What to do
Retype the listing below line for line, but only from the line with "green cupcake: 3 -> 2" down to the line with "black watering can: 11 -> 12", inclusive. Pictures stay out.

Input data
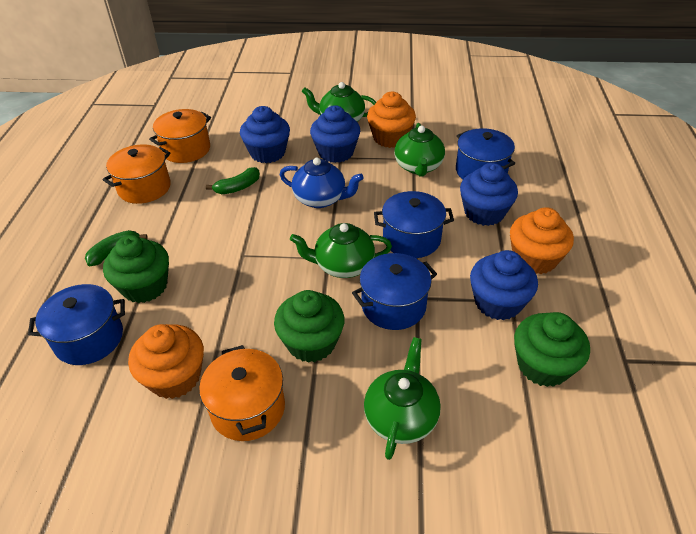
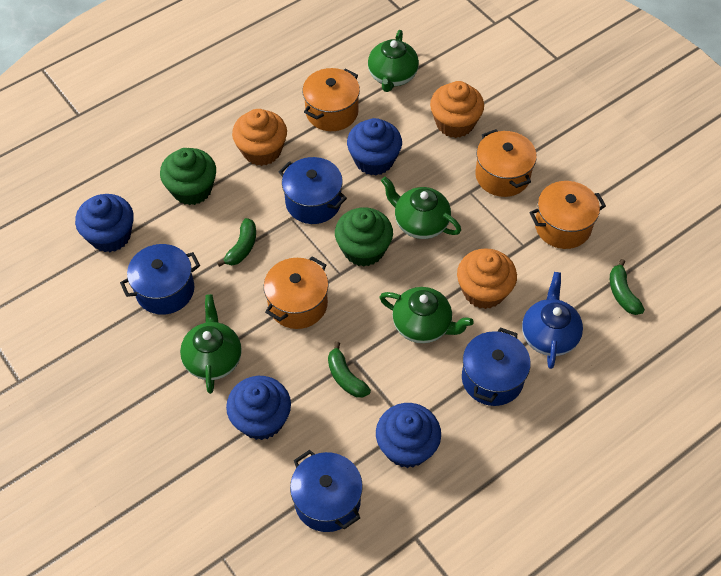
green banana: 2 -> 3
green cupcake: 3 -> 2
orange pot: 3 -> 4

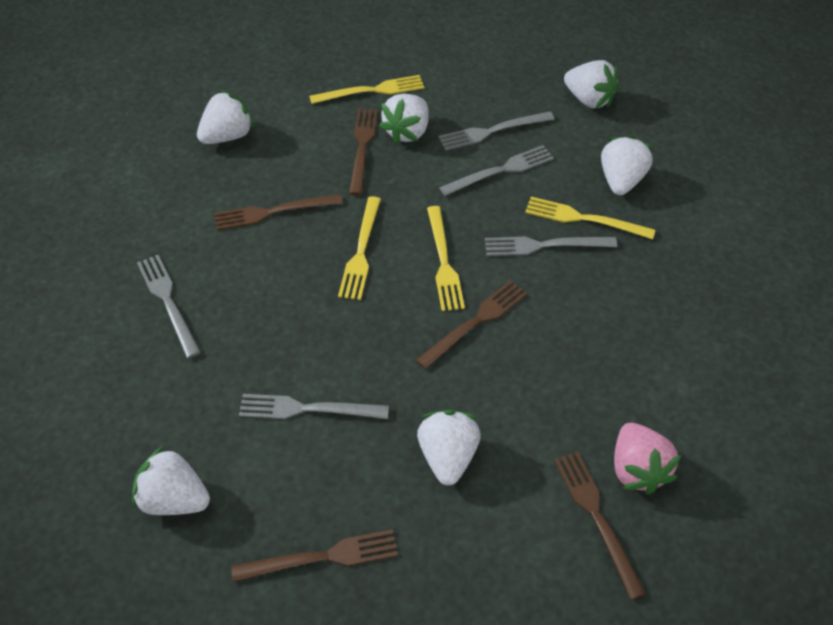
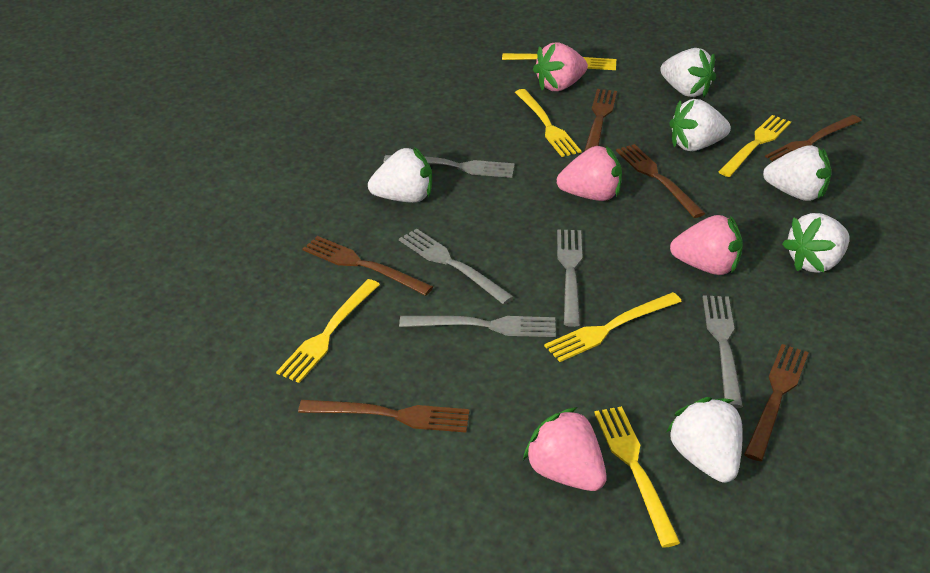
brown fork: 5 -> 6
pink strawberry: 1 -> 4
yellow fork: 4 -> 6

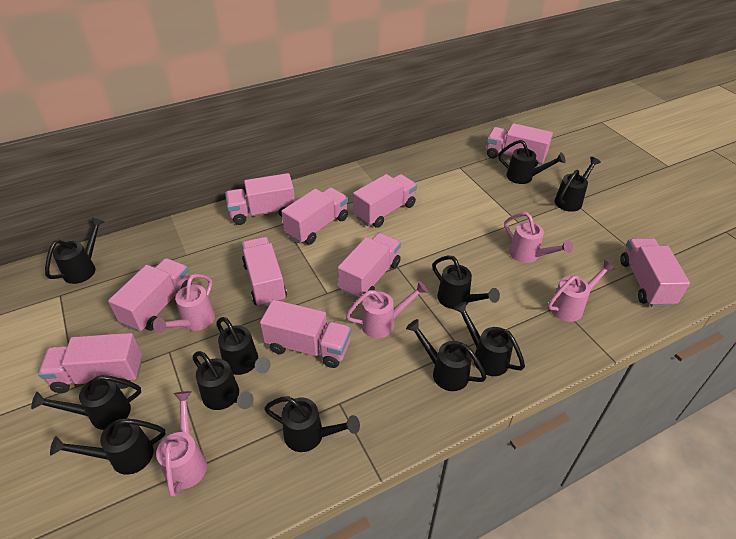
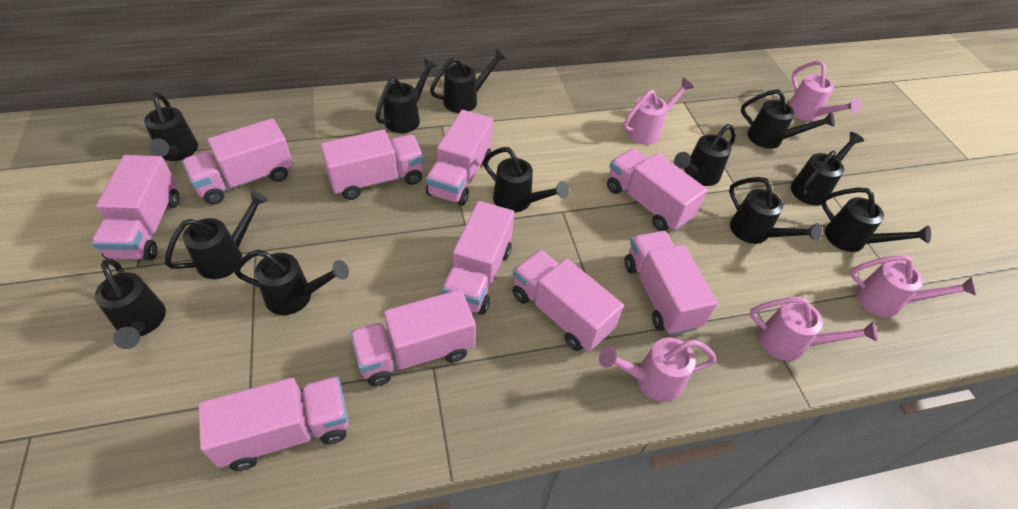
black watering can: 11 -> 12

==

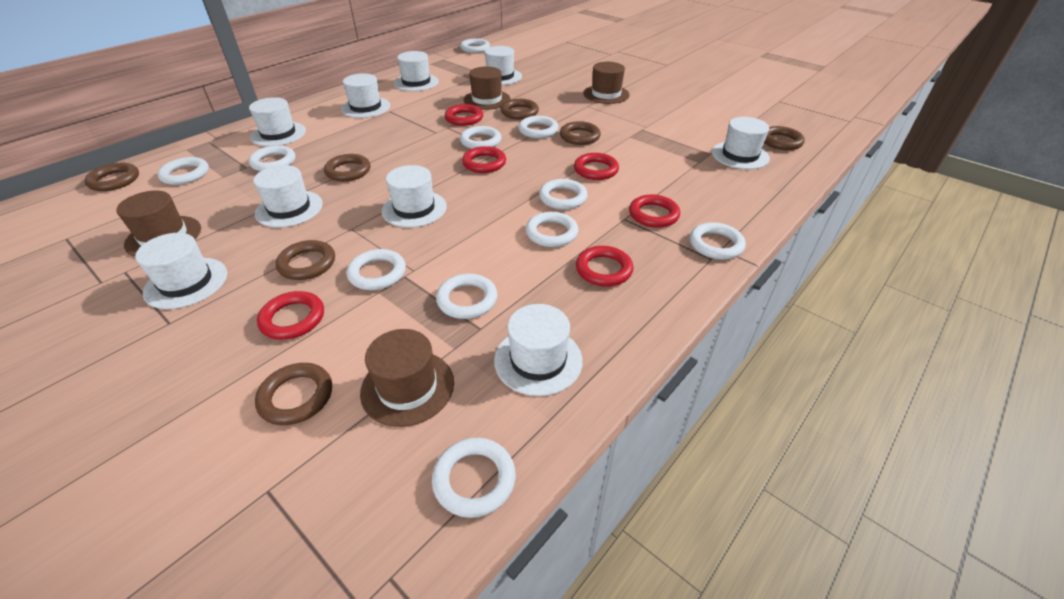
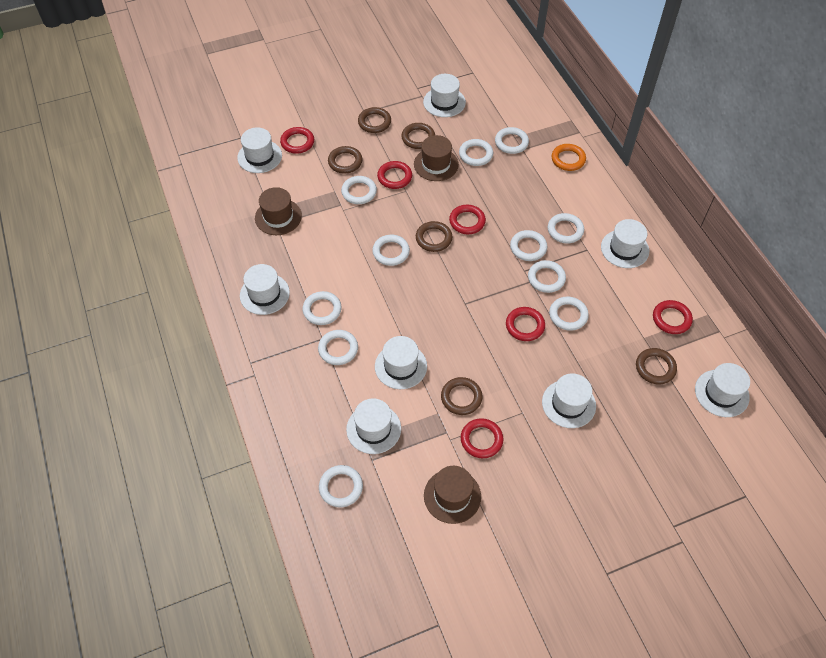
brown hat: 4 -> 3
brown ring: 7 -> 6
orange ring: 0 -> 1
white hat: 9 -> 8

--

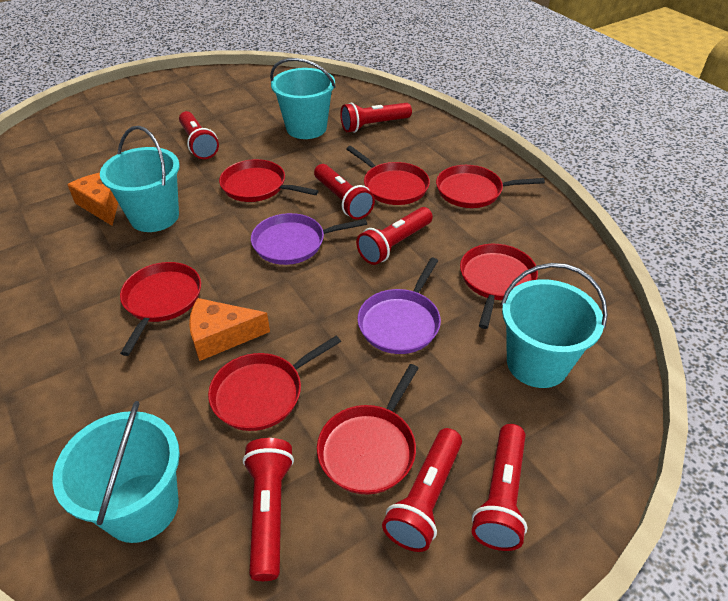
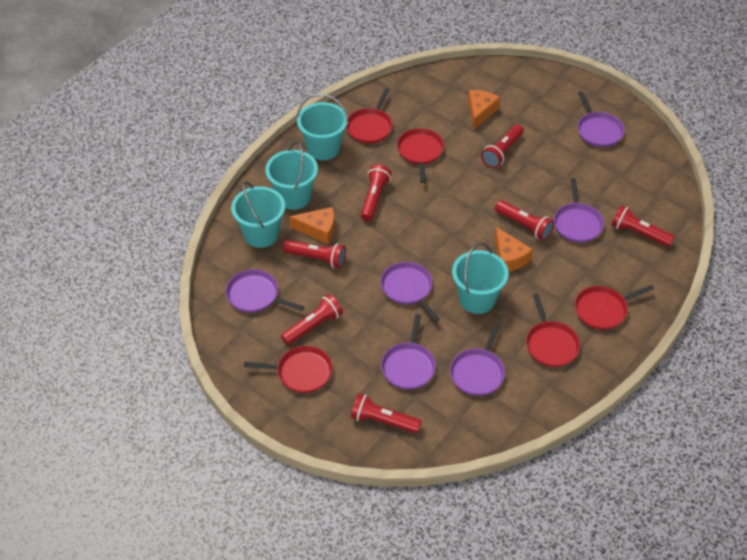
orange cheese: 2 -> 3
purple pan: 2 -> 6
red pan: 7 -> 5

Answer to this exercise
green cupcake: 3 -> 2
orange pot: 3 -> 4

brown fork: 5 -> 6
pink strawberry: 1 -> 4
yellow fork: 4 -> 6

black watering can: 11 -> 12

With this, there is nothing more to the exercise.